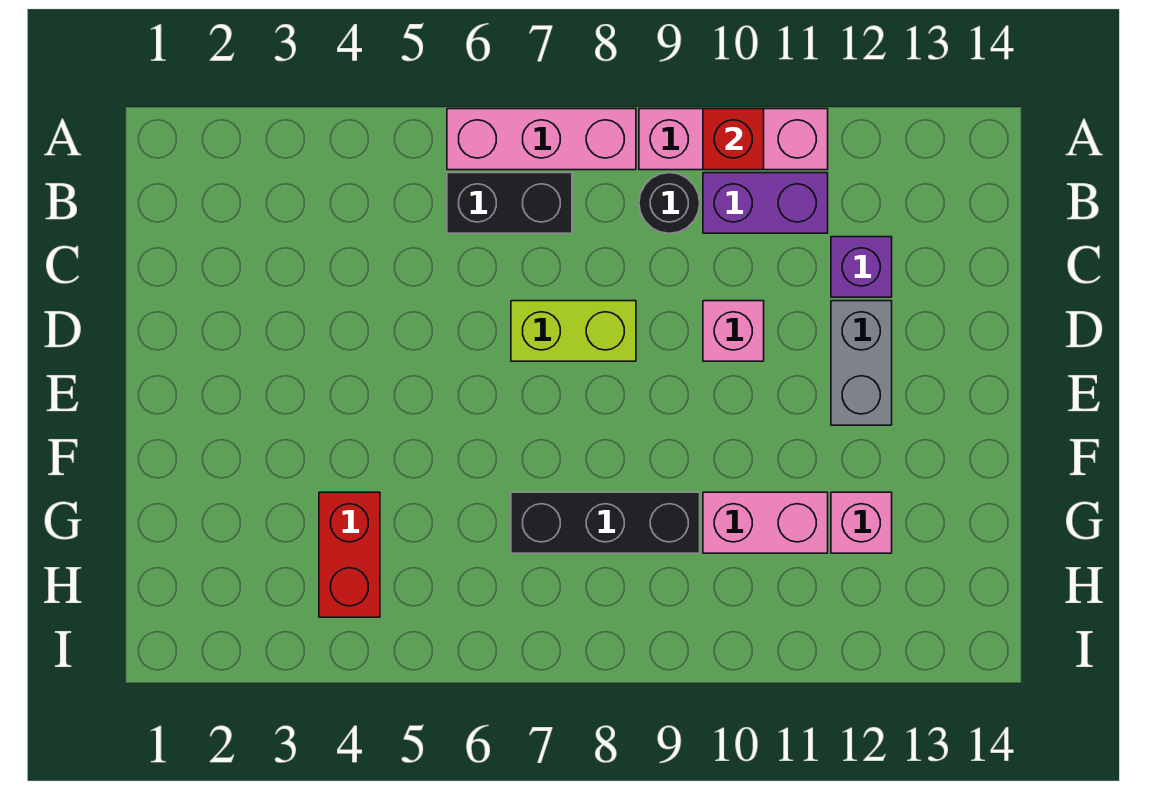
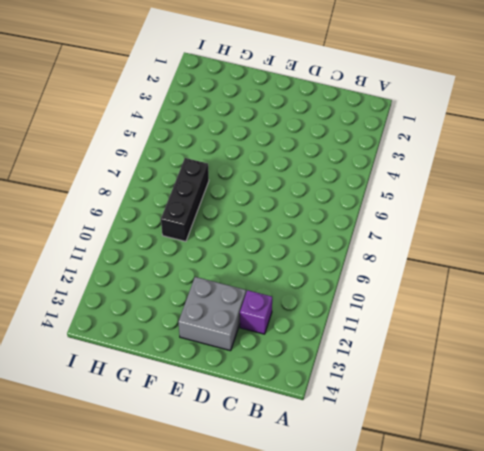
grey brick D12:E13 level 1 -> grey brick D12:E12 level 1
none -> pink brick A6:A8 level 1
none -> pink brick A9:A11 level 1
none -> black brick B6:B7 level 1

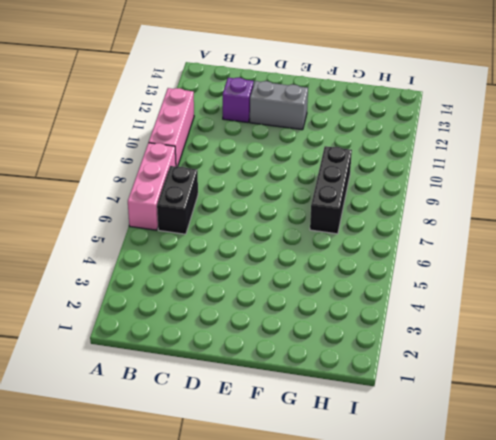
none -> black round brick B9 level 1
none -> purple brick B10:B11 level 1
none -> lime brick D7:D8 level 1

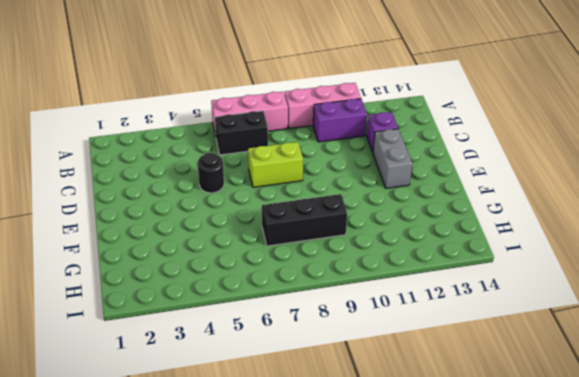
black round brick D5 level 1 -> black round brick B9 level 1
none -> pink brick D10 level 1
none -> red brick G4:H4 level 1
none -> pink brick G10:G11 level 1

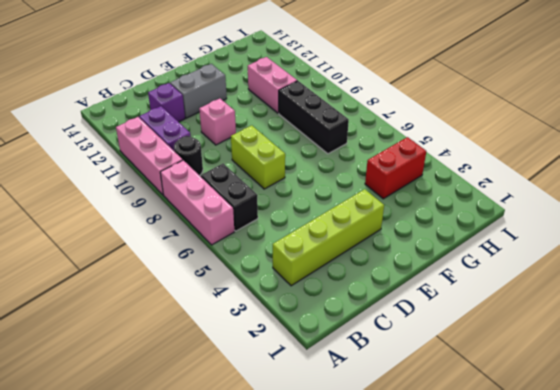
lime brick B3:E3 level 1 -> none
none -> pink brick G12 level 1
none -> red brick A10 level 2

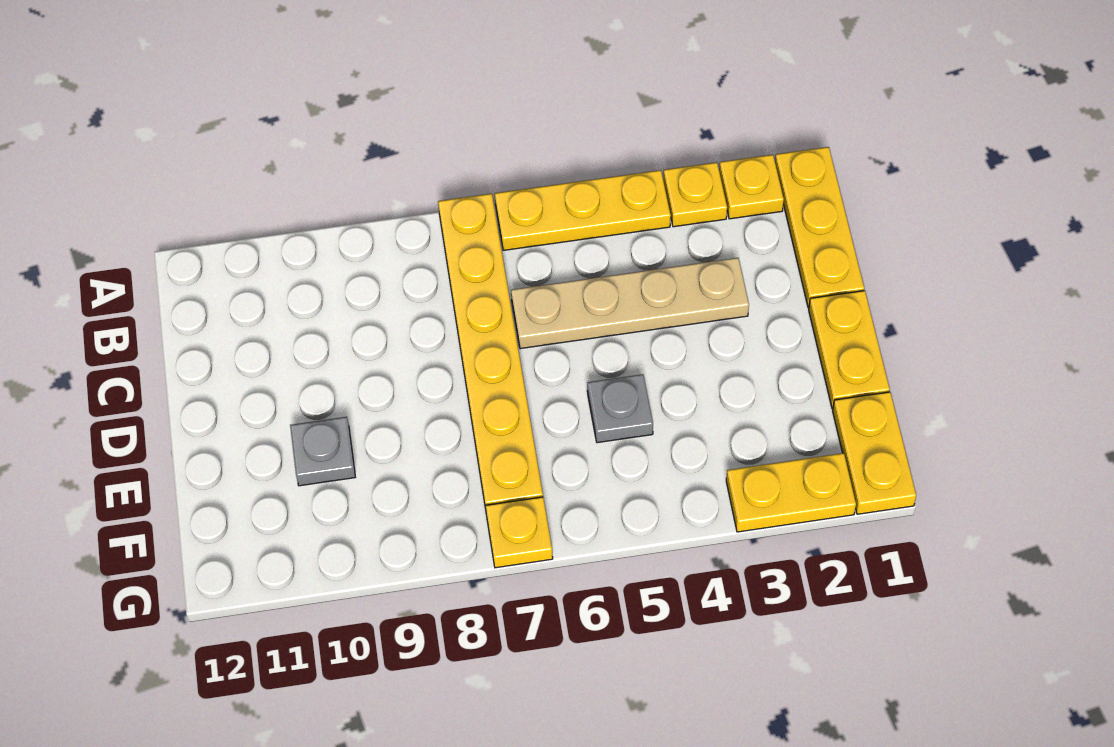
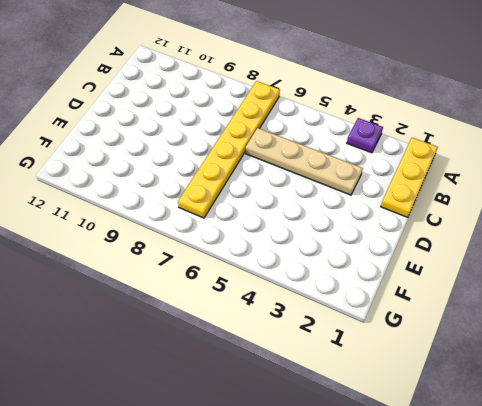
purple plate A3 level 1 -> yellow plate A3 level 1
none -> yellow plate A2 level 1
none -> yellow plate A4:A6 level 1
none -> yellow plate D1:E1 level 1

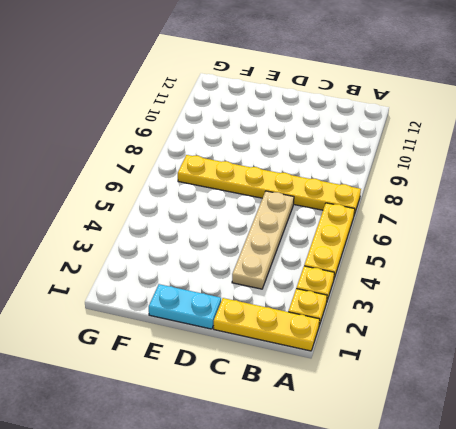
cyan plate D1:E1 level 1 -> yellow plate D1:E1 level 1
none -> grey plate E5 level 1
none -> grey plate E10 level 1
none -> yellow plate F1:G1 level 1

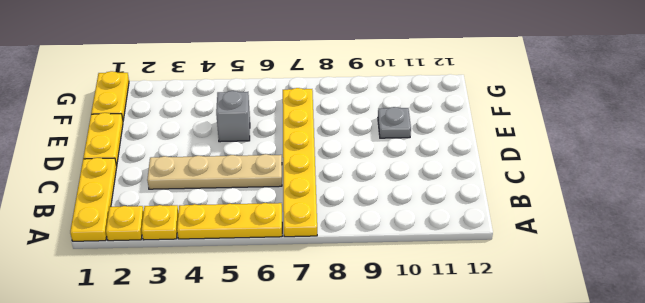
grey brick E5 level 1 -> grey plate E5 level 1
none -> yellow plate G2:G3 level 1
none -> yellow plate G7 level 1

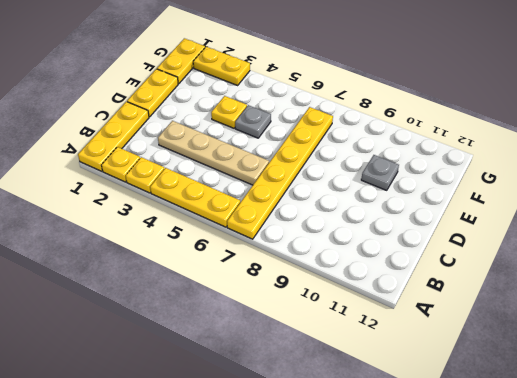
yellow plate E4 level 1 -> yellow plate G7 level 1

Task statement
Copy out, with no pictures, the lines from the one containing "none -> grey plate E10 level 1" through the last line of the data above, both ends included and each word unchanged.

Solution for this exercise
none -> grey plate E10 level 1
none -> yellow plate F1:G1 level 1

grey brick E5 level 1 -> grey plate E5 level 1
none -> yellow plate G2:G3 level 1
none -> yellow plate G7 level 1

yellow plate E4 level 1 -> yellow plate G7 level 1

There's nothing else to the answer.